___ SUPPLIED MATERIAL

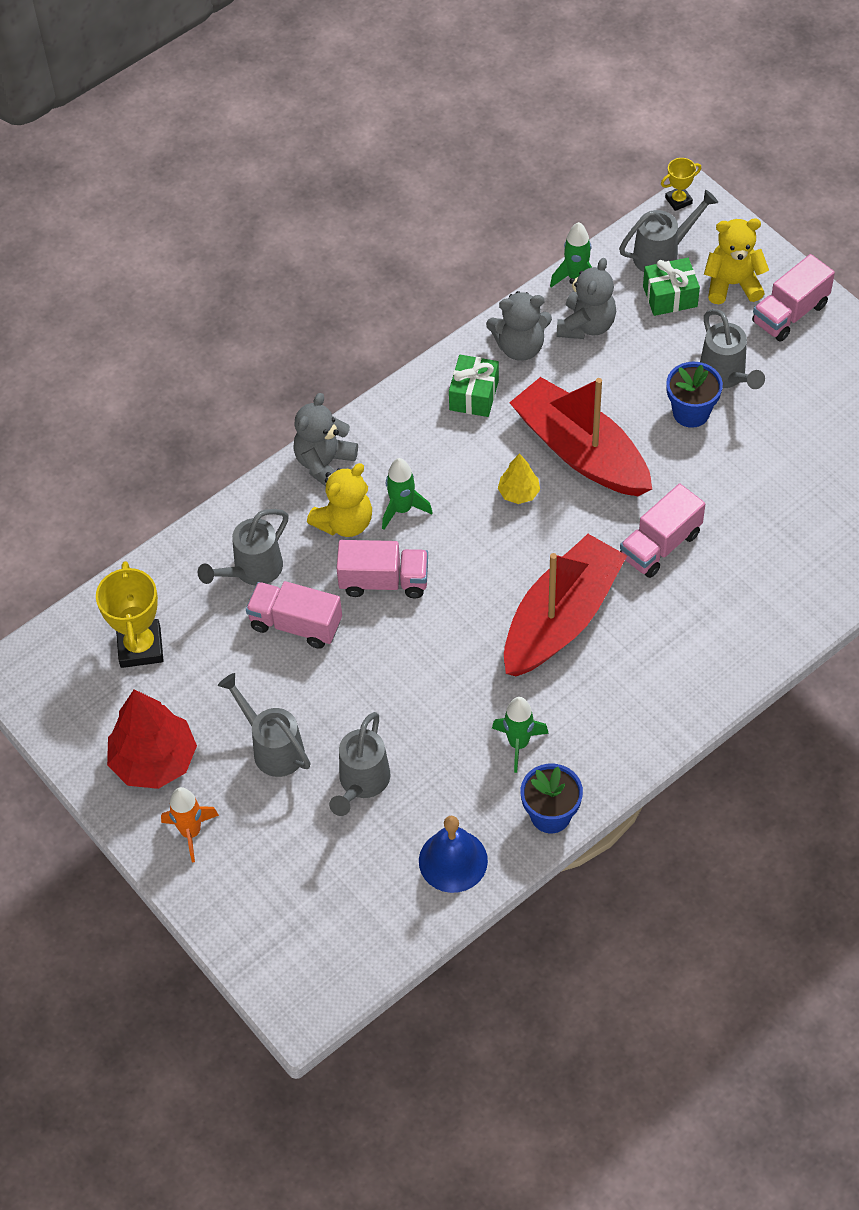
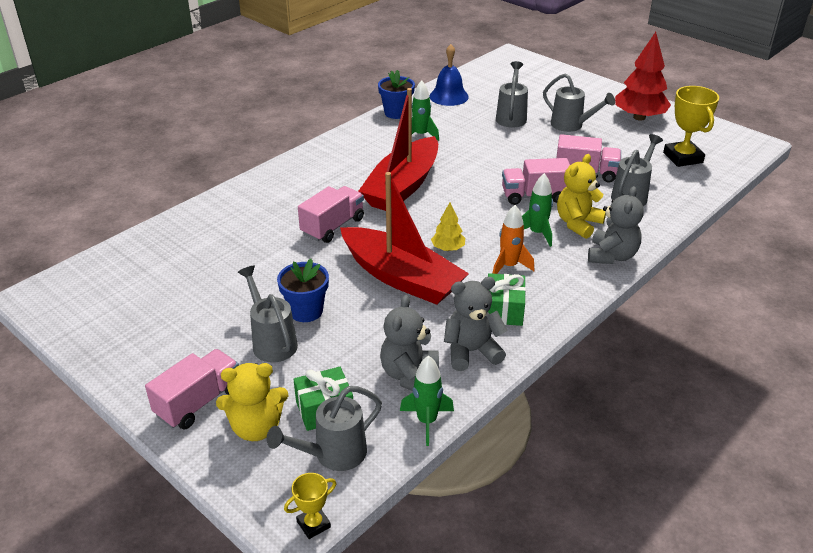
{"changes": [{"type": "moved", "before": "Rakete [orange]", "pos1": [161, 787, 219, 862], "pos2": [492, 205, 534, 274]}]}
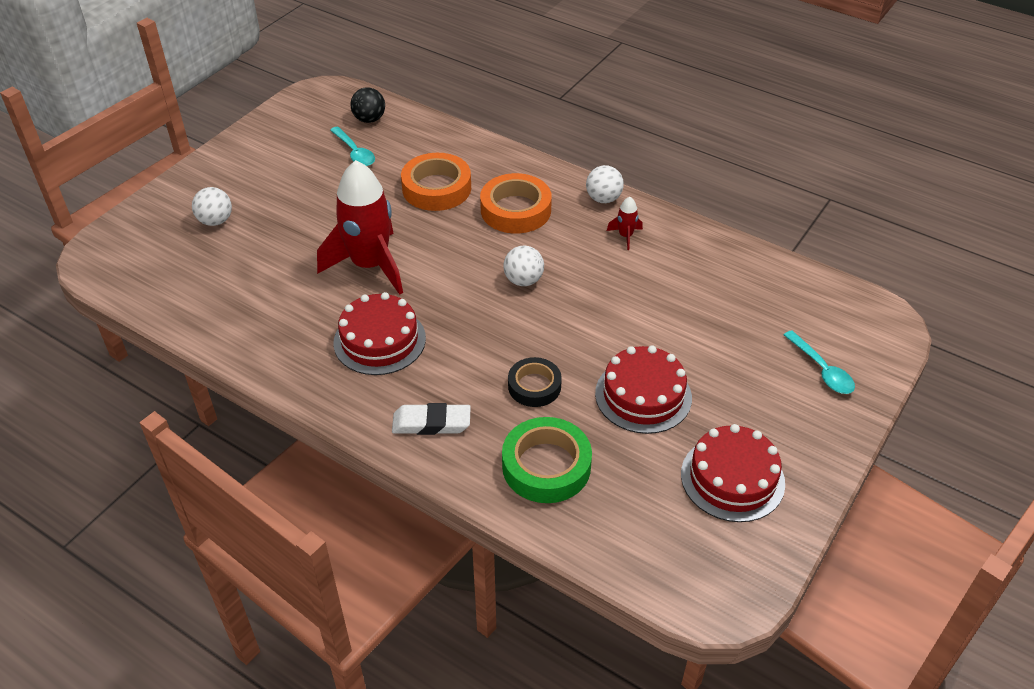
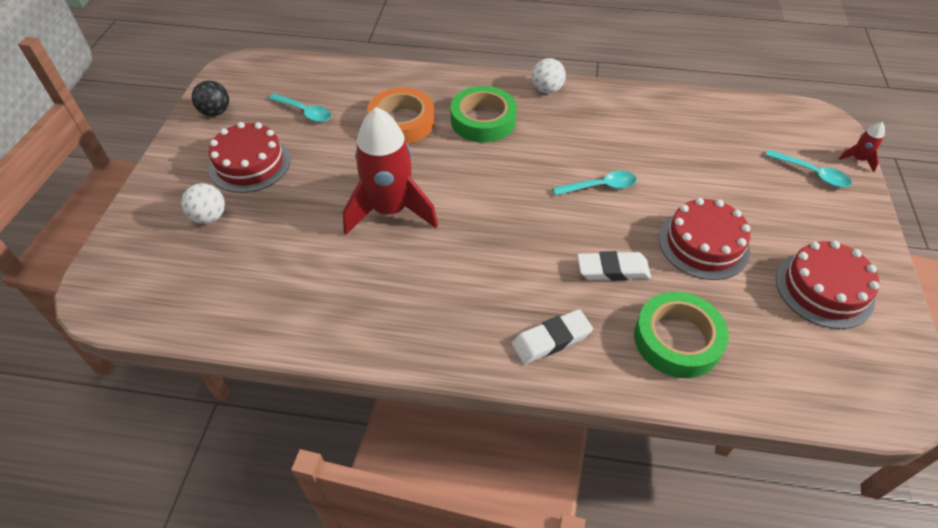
{"changes": [{"type": "moved", "before": "Kuchen [rot]", "pos1": [333, 292, 426, 375], "pos2": [209, 122, 290, 193]}, {"type": "moved", "before": "Ball [schwarz]", "pos1": [350, 87, 385, 123], "pos2": [192, 81, 229, 117]}, {"type": "recoloured", "before": "Klebeband [orange]", "after": "Klebeband [grün]", "pos1": [480, 173, 552, 234], "pos2": [450, 86, 517, 143]}, {"type": "removed", "before": "Ball [weiß]", "pos1": [504, 246, 544, 286]}, {"type": "replaced", "before": "Klebeband [schwarz]", "after": "Radiergummi [weiß]", "pos1": [508, 357, 562, 407], "pos2": [577, 251, 651, 281]}, {"type": "moved", "before": "Rakete [rot]", "pos1": [607, 197, 643, 250], "pos2": [839, 122, 885, 172]}, {"type": "added", "after": "Löffel [türkis]", "pos2": [553, 171, 637, 196]}]}
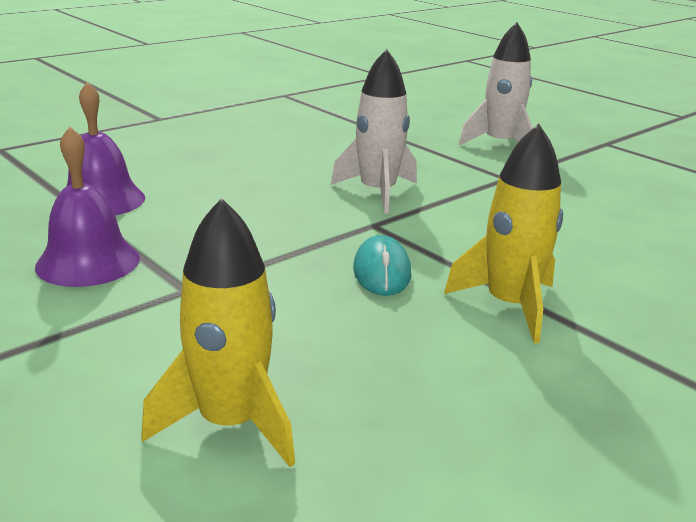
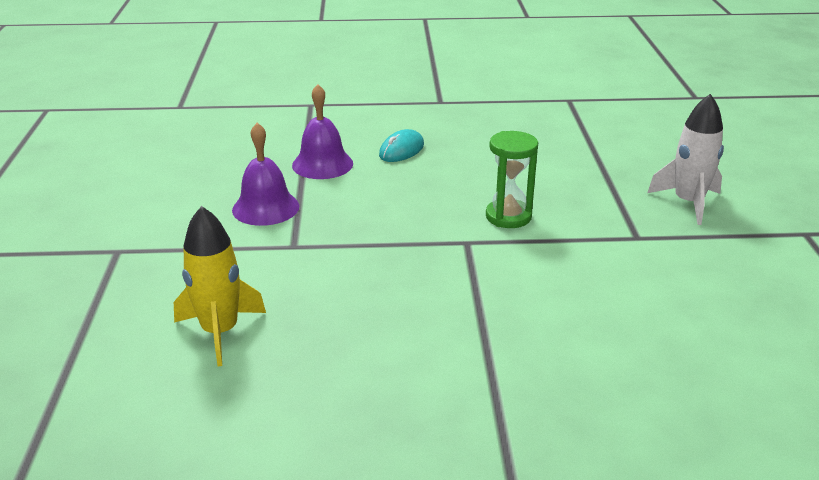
{"changes": [{"type": "replaced", "before": "Rakete [weiß]", "after": "Sanduhr [grün]", "pos1": [331, 49, 417, 214], "pos2": [486, 131, 538, 228]}, {"type": "moved", "before": "Computermaus [türkis]", "pos1": [353, 235, 411, 296], "pos2": [379, 129, 424, 162]}, {"type": "removed", "before": "Rakete [gelb]", "pos1": [444, 124, 563, 343]}]}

______

Return the whole of the material above exactly, with no picture carried over.

{"changes": [{"type": "moved", "before": "Rakete [orange]", "pos1": [161, 787, 219, 862], "pos2": [492, 205, 534, 274]}]}
{"changes": [{"type": "moved", "before": "Kuchen [rot]", "pos1": [333, 292, 426, 375], "pos2": [209, 122, 290, 193]}, {"type": "moved", "before": "Ball [schwarz]", "pos1": [350, 87, 385, 123], "pos2": [192, 81, 229, 117]}, {"type": "recoloured", "before": "Klebeband [orange]", "after": "Klebeband [grün]", "pos1": [480, 173, 552, 234], "pos2": [450, 86, 517, 143]}, {"type": "removed", "before": "Ball [weiß]", "pos1": [504, 246, 544, 286]}, {"type": "replaced", "before": "Klebeband [schwarz]", "after": "Radiergummi [weiß]", "pos1": [508, 357, 562, 407], "pos2": [577, 251, 651, 281]}, {"type": "moved", "before": "Rakete [rot]", "pos1": [607, 197, 643, 250], "pos2": [839, 122, 885, 172]}, {"type": "added", "after": "Löffel [türkis]", "pos2": [553, 171, 637, 196]}]}
{"changes": [{"type": "replaced", "before": "Rakete [weiß]", "after": "Sanduhr [grün]", "pos1": [331, 49, 417, 214], "pos2": [486, 131, 538, 228]}, {"type": "moved", "before": "Computermaus [türkis]", "pos1": [353, 235, 411, 296], "pos2": [379, 129, 424, 162]}, {"type": "removed", "before": "Rakete [gelb]", "pos1": [444, 124, 563, 343]}]}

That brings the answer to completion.